- _TASK INSTRUCTIONS_: This exercise calls for the data below to be retyped exactly, minus any images.

- _GIVEN DATA_:
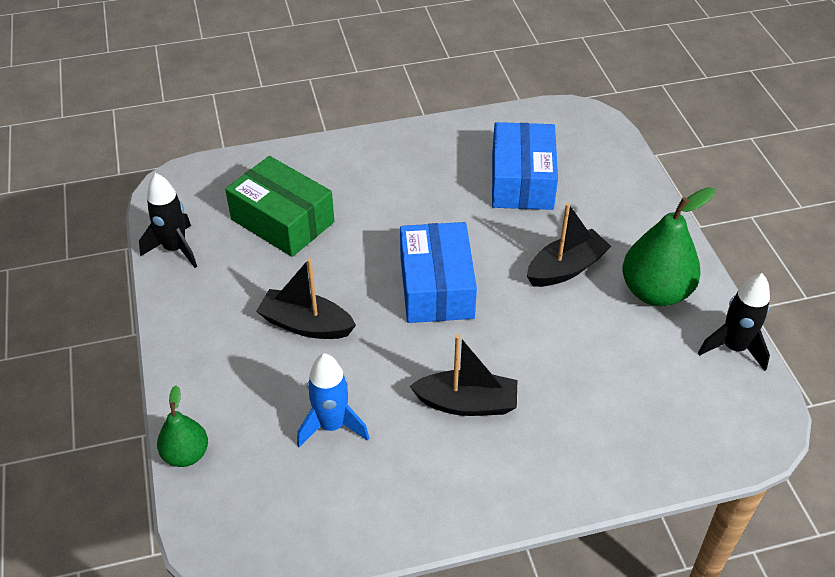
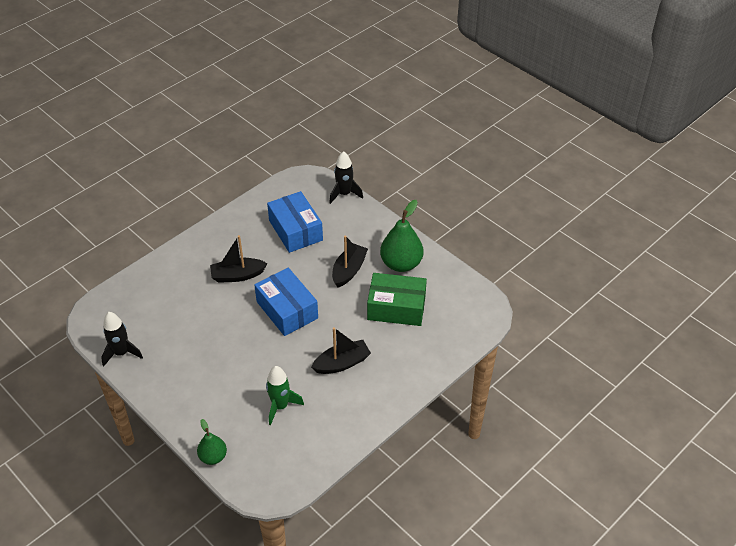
camera: 30 degrees left, 0 degrees up
(282, 221) = (174, 310): green box -> green box (396, 308)
(306, 325) = (229, 361): black boat -> black boat (237, 275)
(332, 425) = (280, 406): blue rocket -> green rocket
(733, 347) = (454, 276): black rocket -> black rocket (344, 194)

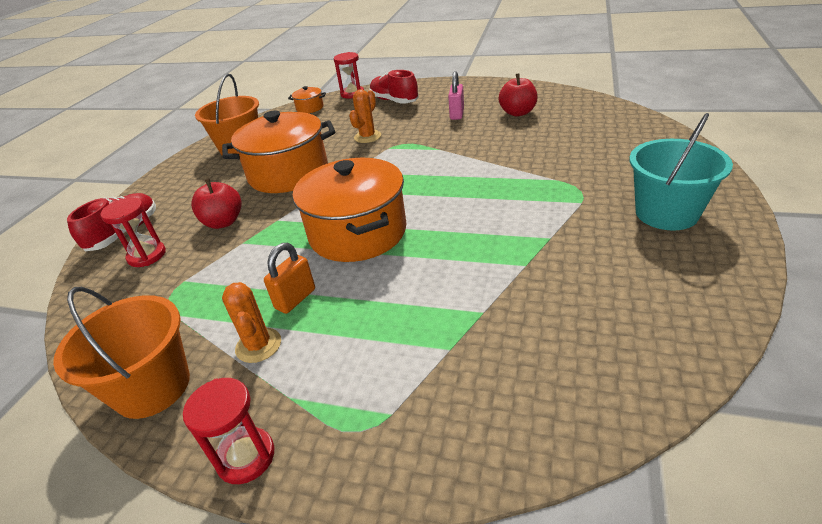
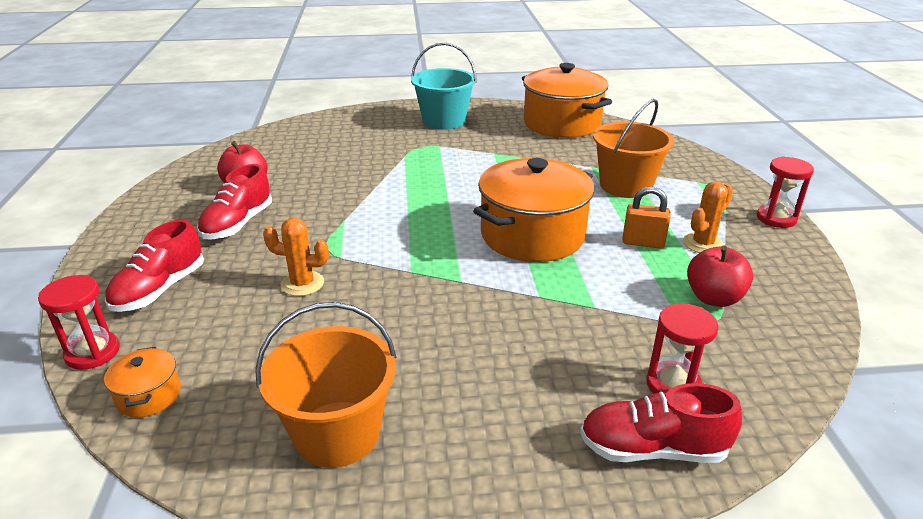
camera: 115 degrees left, 5 degrees down
(152, 387) = (789, 279): orange bucket -> orange bucket (625, 185)
(223, 222) = (567, 343): red apple -> red apple (713, 298)
(288, 173) = (424, 328): orange pot -> orange pot (562, 124)
(457, 114) = (238, 224): pink padlock -> red shoe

- _TASK SOLUTION_:
camera: 30 degrees left, 0 degrees up
(282, 221) = (174, 310): green box -> green box (396, 308)
(306, 325) = (229, 361): black boat -> black boat (237, 275)
(332, 425) = (280, 406): blue rocket -> green rocket
(733, 347) = (454, 276): black rocket -> black rocket (344, 194)

camera: 115 degrees left, 5 degrees down
(152, 387) = (789, 279): orange bucket -> orange bucket (625, 185)
(223, 222) = (567, 343): red apple -> red apple (713, 298)
(288, 173) = (424, 328): orange pot -> orange pot (562, 124)
(457, 114) = (238, 224): pink padlock -> red shoe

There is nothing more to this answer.